▶ **Entries provided**:
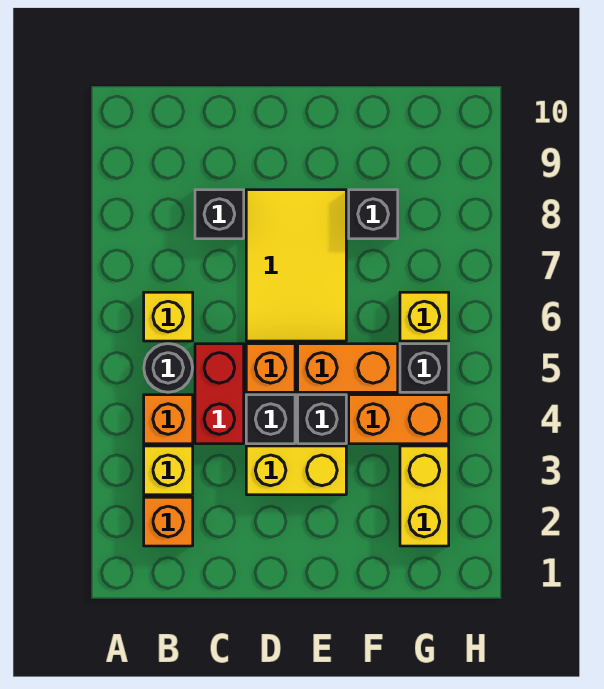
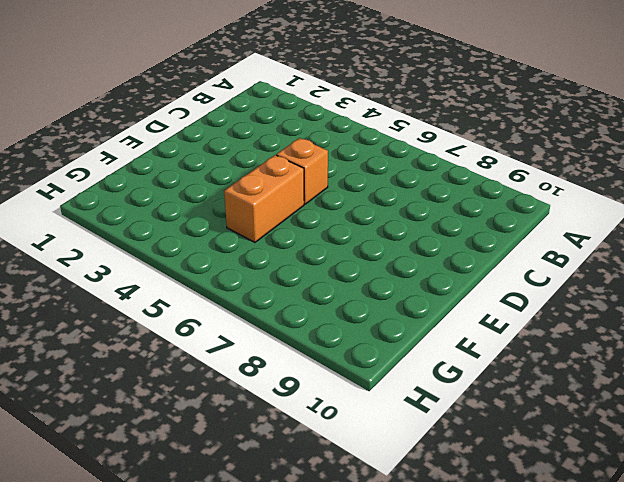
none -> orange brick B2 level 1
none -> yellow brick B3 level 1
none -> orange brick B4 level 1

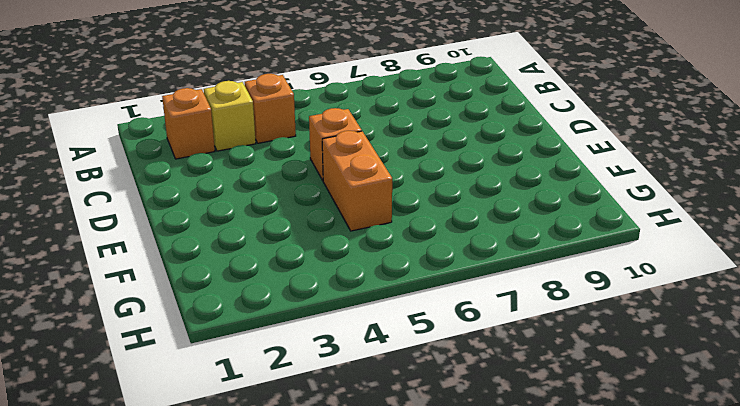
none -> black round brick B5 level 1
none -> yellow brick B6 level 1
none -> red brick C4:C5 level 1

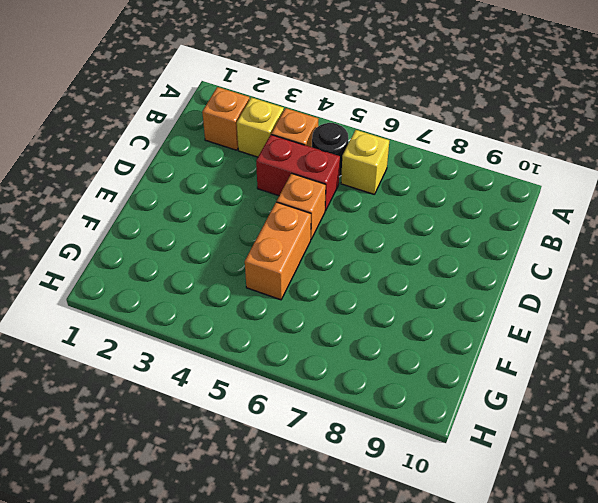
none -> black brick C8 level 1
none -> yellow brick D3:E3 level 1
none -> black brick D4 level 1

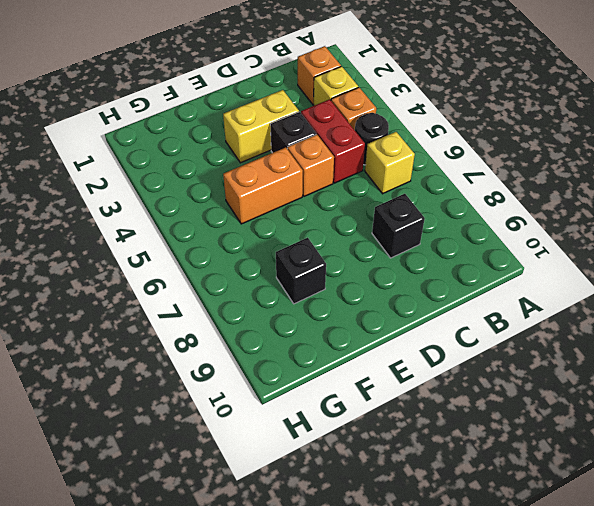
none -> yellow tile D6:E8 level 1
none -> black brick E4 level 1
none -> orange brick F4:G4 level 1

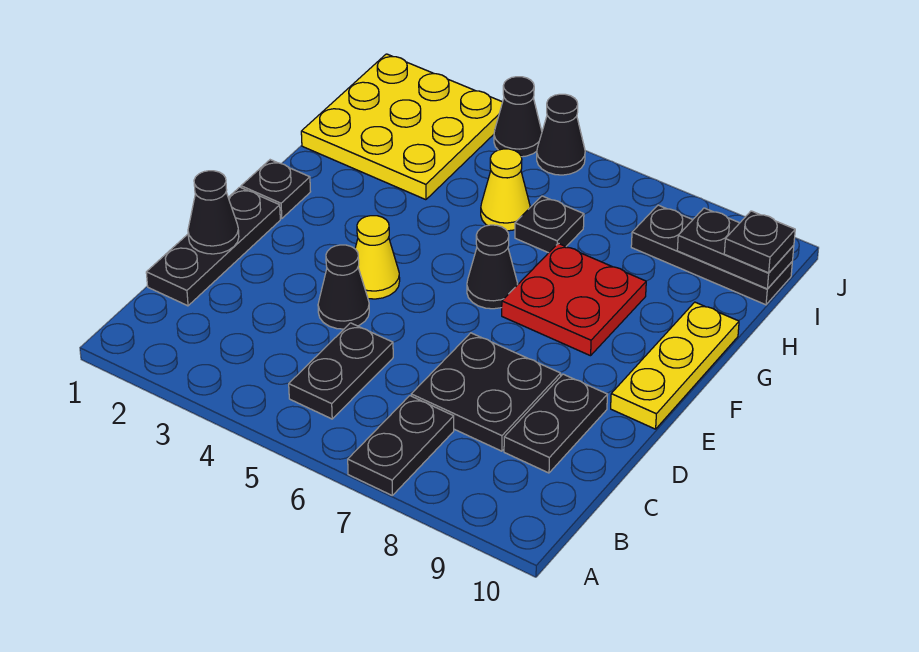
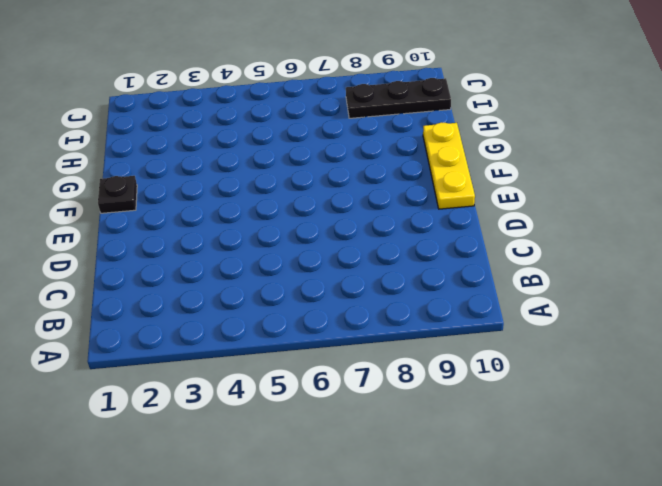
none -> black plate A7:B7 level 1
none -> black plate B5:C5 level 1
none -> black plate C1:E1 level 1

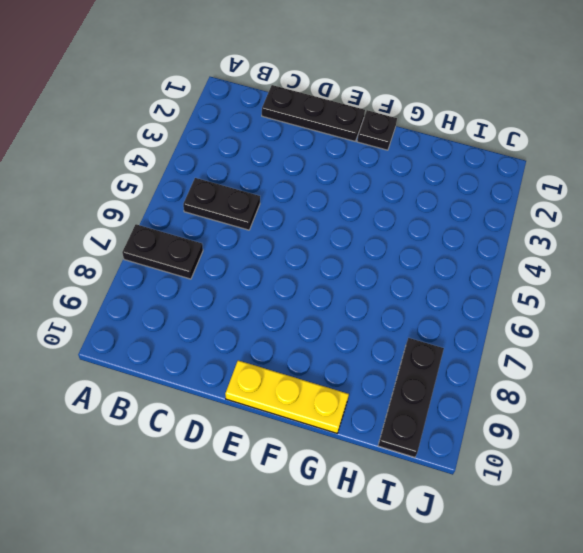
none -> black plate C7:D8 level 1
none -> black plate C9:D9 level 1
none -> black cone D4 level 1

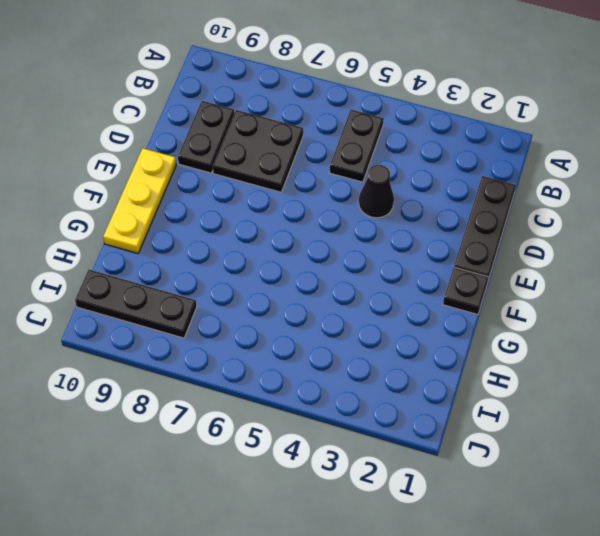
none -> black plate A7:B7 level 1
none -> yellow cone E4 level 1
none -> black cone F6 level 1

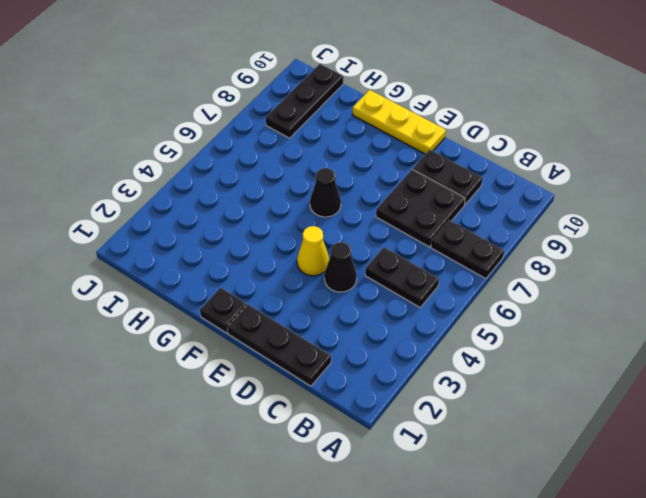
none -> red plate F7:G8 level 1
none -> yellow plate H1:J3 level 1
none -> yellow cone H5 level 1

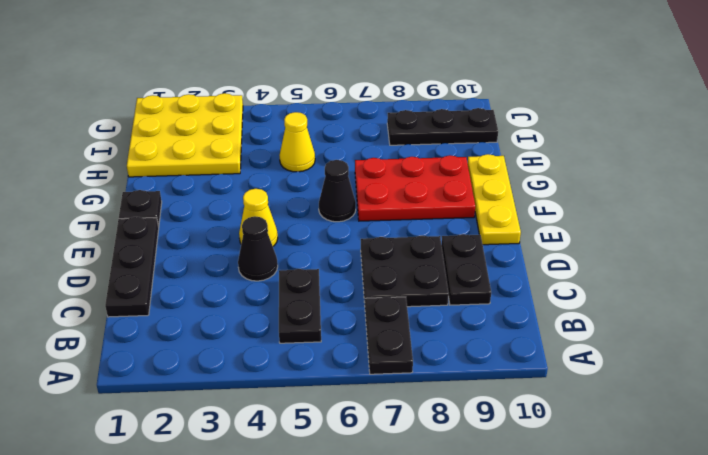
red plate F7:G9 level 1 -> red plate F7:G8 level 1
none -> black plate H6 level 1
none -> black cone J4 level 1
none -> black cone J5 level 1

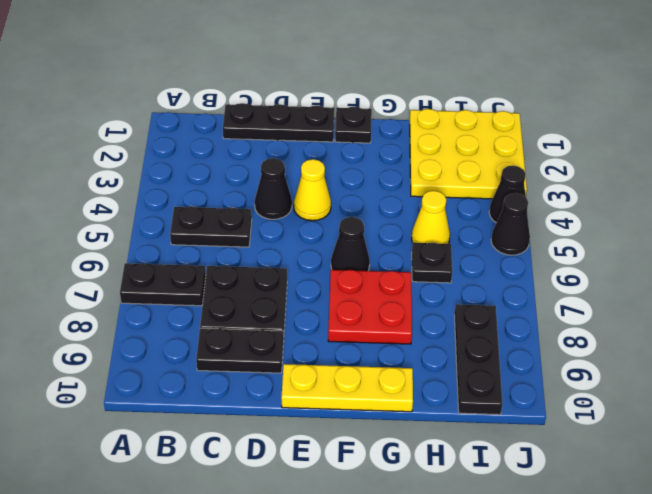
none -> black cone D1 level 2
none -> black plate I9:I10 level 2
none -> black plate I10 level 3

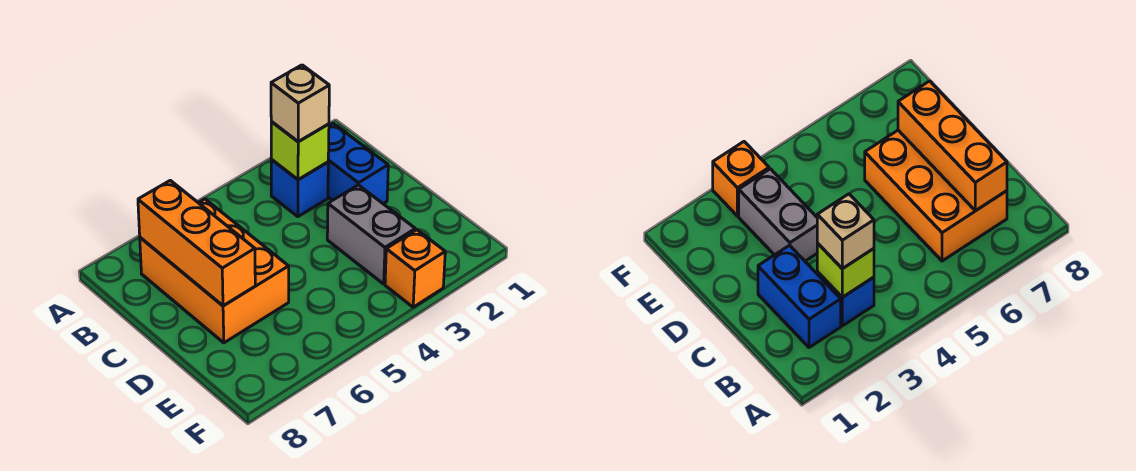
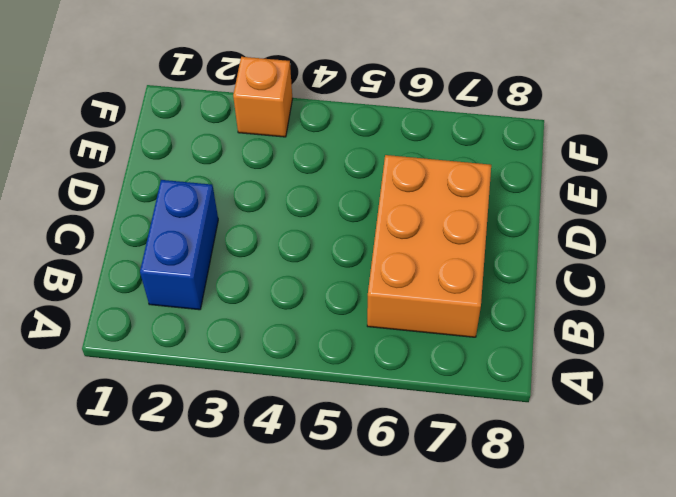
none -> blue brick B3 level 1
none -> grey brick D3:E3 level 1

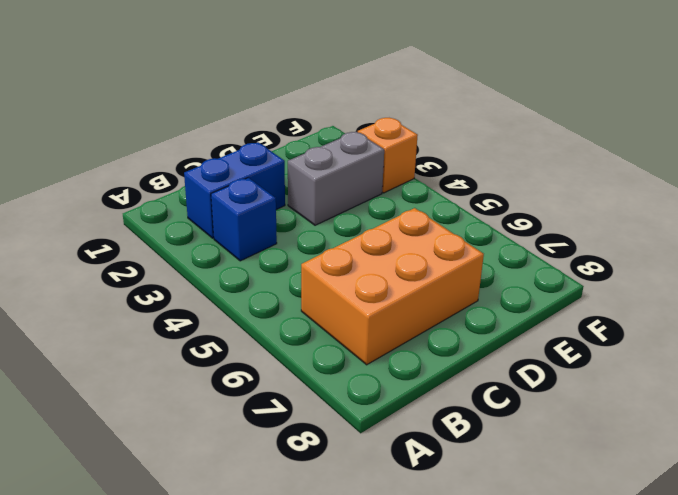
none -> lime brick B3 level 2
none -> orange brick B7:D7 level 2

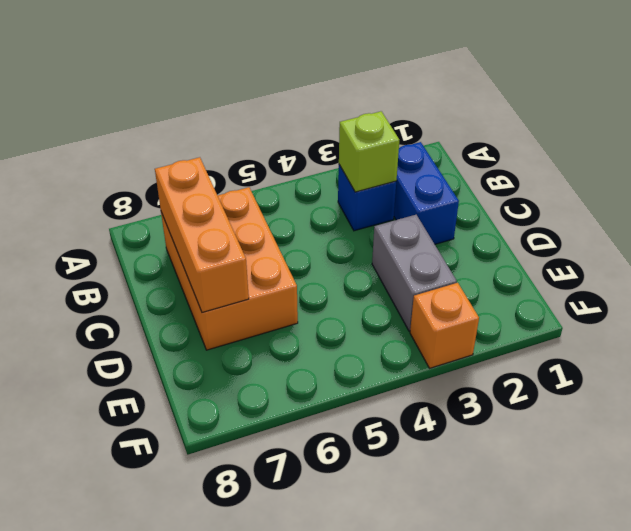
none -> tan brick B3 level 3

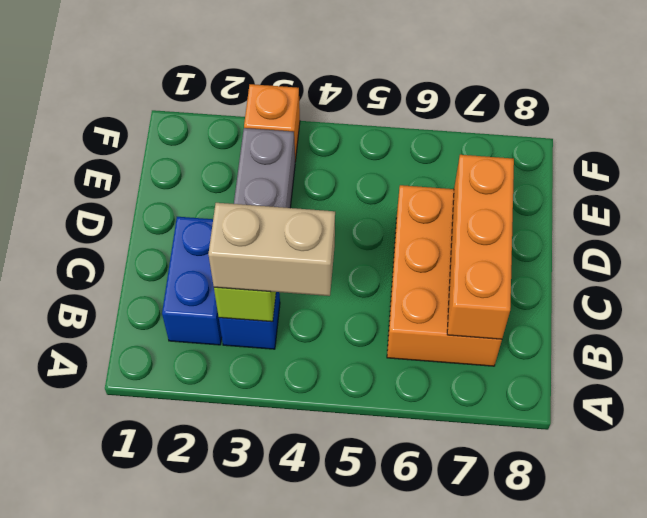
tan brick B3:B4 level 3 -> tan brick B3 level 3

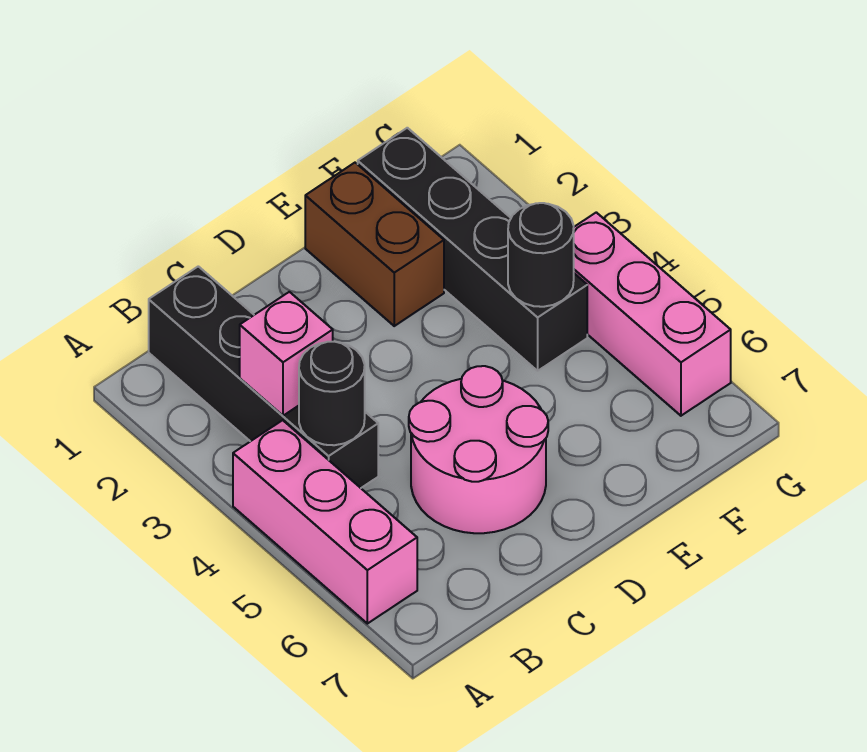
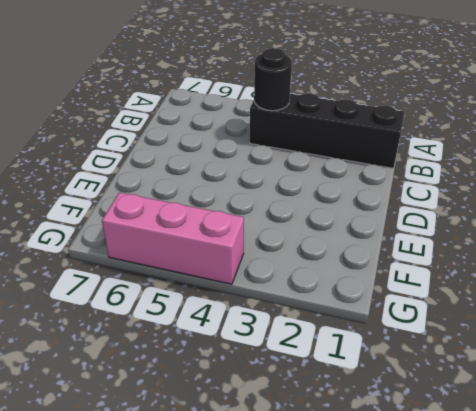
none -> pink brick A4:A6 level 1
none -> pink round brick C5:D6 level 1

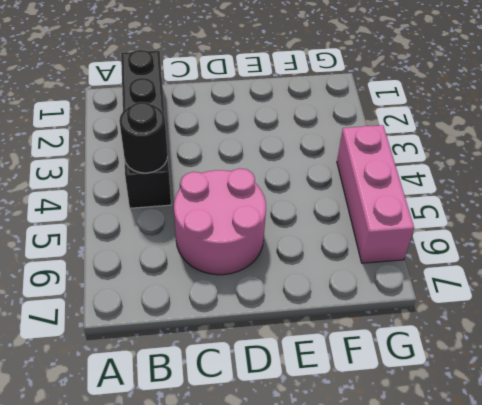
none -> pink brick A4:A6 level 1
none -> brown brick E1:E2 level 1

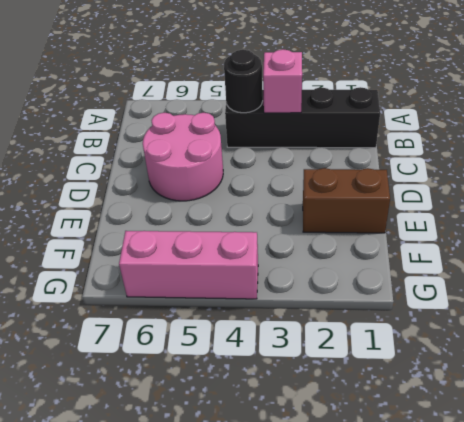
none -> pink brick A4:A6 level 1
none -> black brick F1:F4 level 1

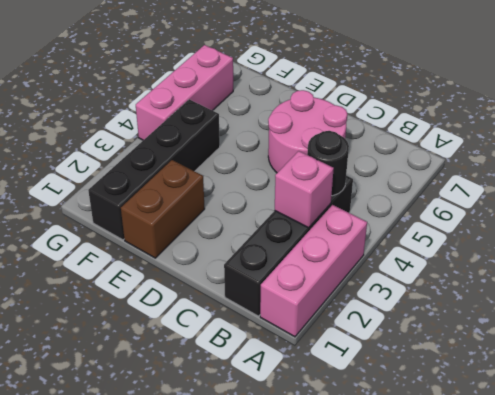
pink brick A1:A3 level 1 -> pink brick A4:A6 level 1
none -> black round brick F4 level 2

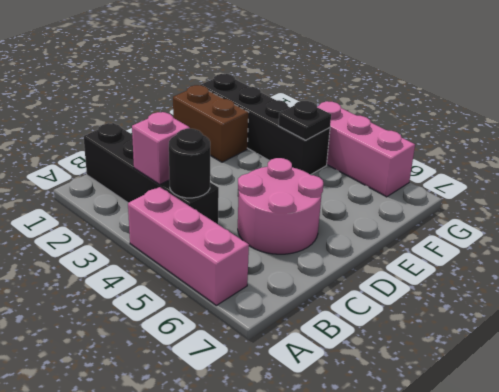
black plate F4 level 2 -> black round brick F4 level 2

▶ **Problem description**: Repeat exactly the stretch of the listing above that starts with the line holding "none -> black plate C1:E1 level 1" and finishes with the line holding "none -> yellow plate H1:J3 level 1", both included. Skip every picture.

▶ **Reply to the exercise**:
none -> black plate C1:E1 level 1

none -> black plate C7:D8 level 1
none -> black plate C9:D9 level 1
none -> black cone D4 level 1

none -> black plate A7:B7 level 1
none -> yellow cone E4 level 1
none -> black cone F6 level 1

none -> red plate F7:G8 level 1
none -> yellow plate H1:J3 level 1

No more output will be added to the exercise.